Exercise requirements: Wherever "orange" turns up in a line of the entries below, that line counts. Say how many such lines there are, with no other words.

[Saved data entries]
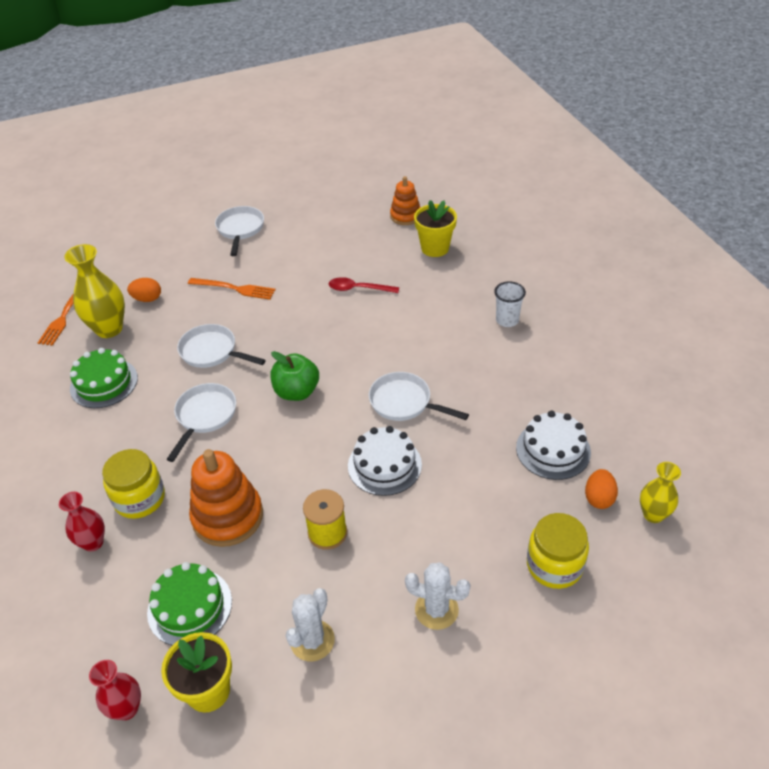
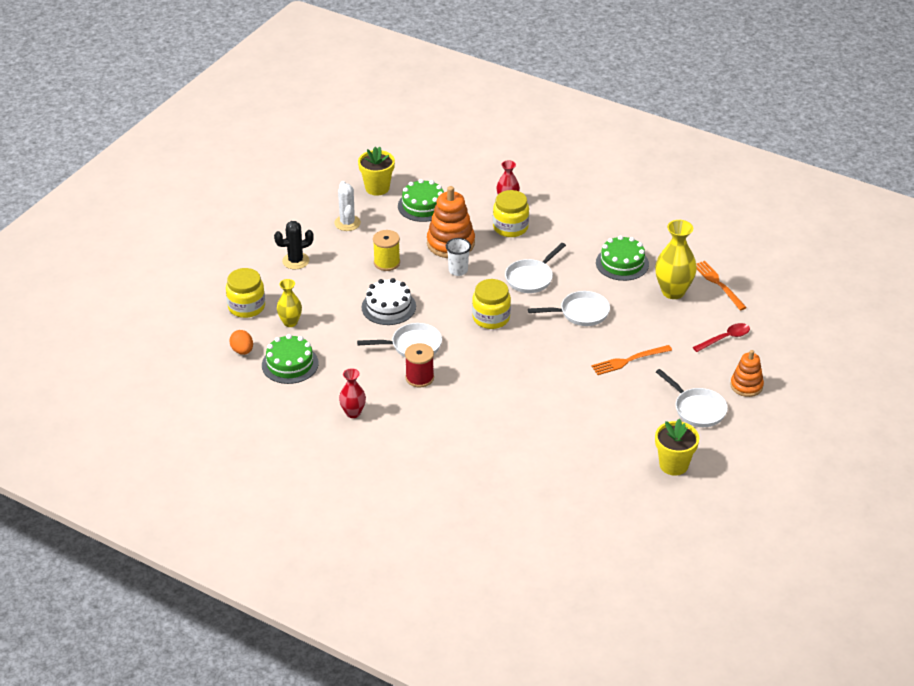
camera: 140 degrees right, 5 degrees down
(127, 708) = (407, 168): red vase -> red vase (353, 413)
(147, 299) = (680, 322): orange egg -> none
(205, 416) = (531, 278): white pan -> white pan turned 60 degrees clockwise
(297, 392) = (491, 318): green apple -> yellow jar
(358, 289) = (534, 407): red spoon -> red spoon (725, 338)
(405, 216) = (574, 495): orange stacking toy -> orange stacking toy (746, 386)
(430, 365) = (419, 378): none -> red spool
(435, 248) = (513, 475): yellow flower pot -> yellow flower pot (673, 465)
(436, 610) = (295, 261): white cactus -> black cactus
(507, 320) = (393, 438): white cup -> white cup (458, 270)
(553, 450) = (290, 364): white cake -> green cake
(653, 514) = (204, 357): yellow vase -> yellow vase (290, 322)

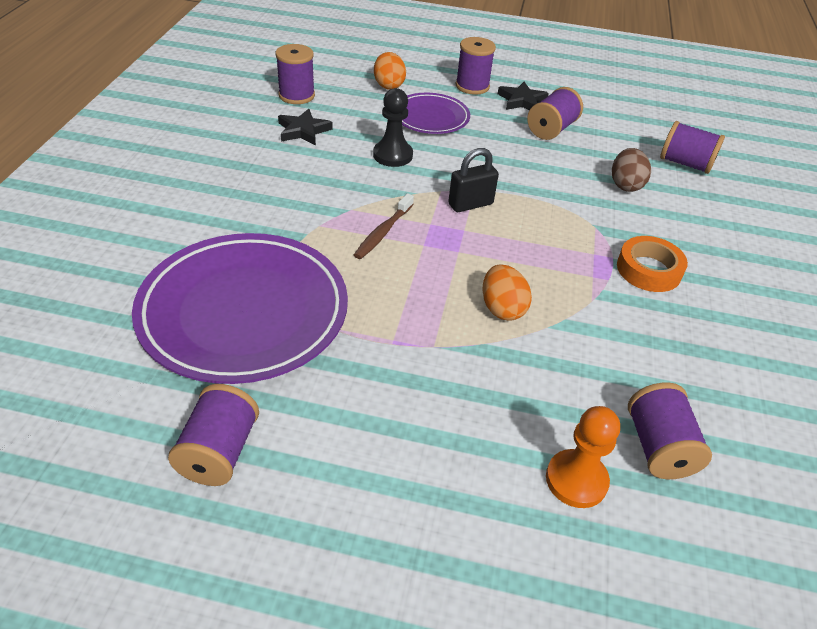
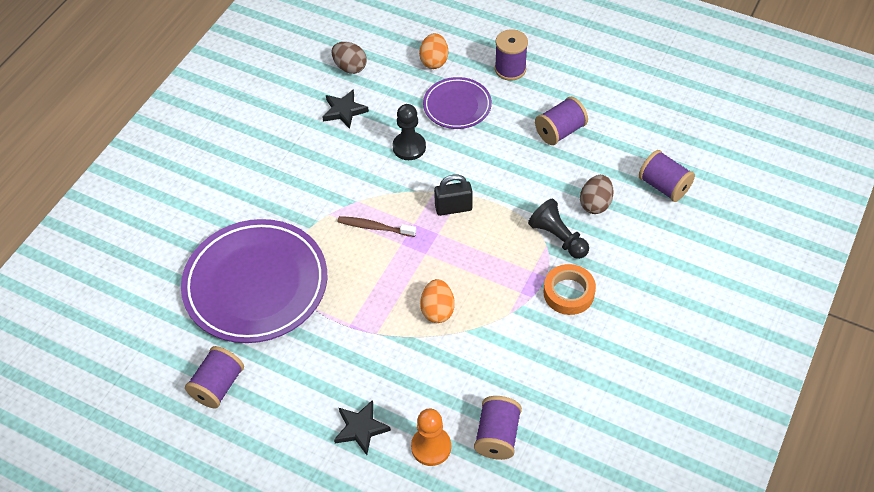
camera: 20 degrees right, 10 degrees up
(296, 95) = (350, 67): purple spool -> brown egg
(383, 232) = (374, 227): brown toothbrush -> brown toothbrush turned 60 degrees clockwise
(522, 101) = (549, 93): black star -> black star (361, 428)
(604, 218) = (558, 237): none -> black pawn

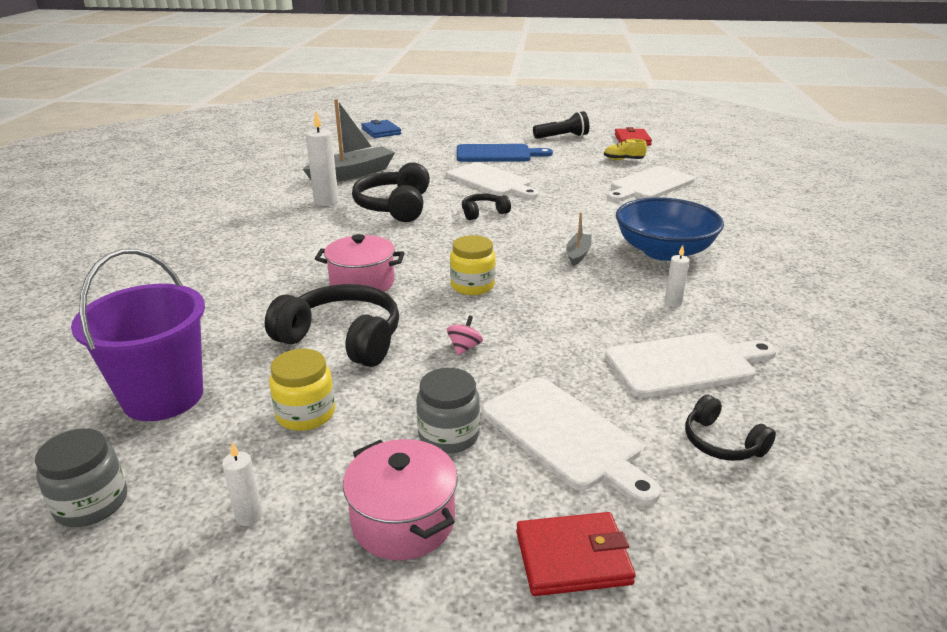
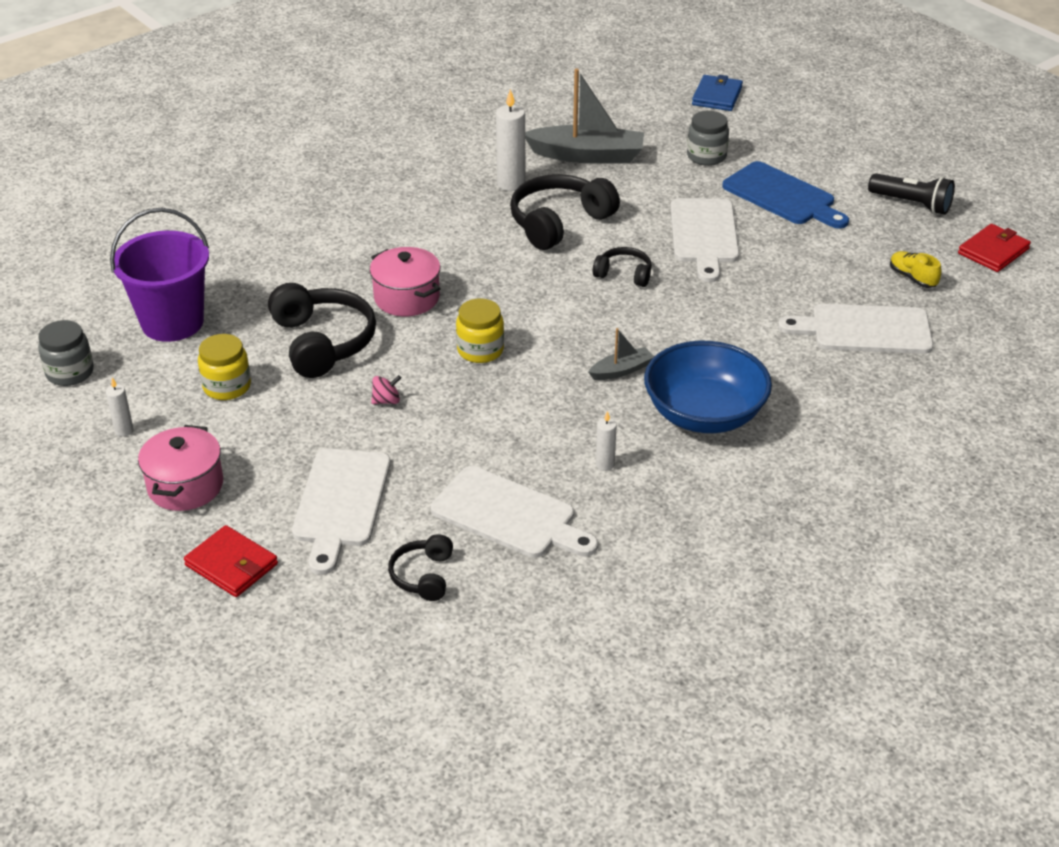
camera: 45 degrees right, 10 degrees up
(448, 435) = (279, 455): grey jar -> grey jar (706, 156)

Expected answer: 2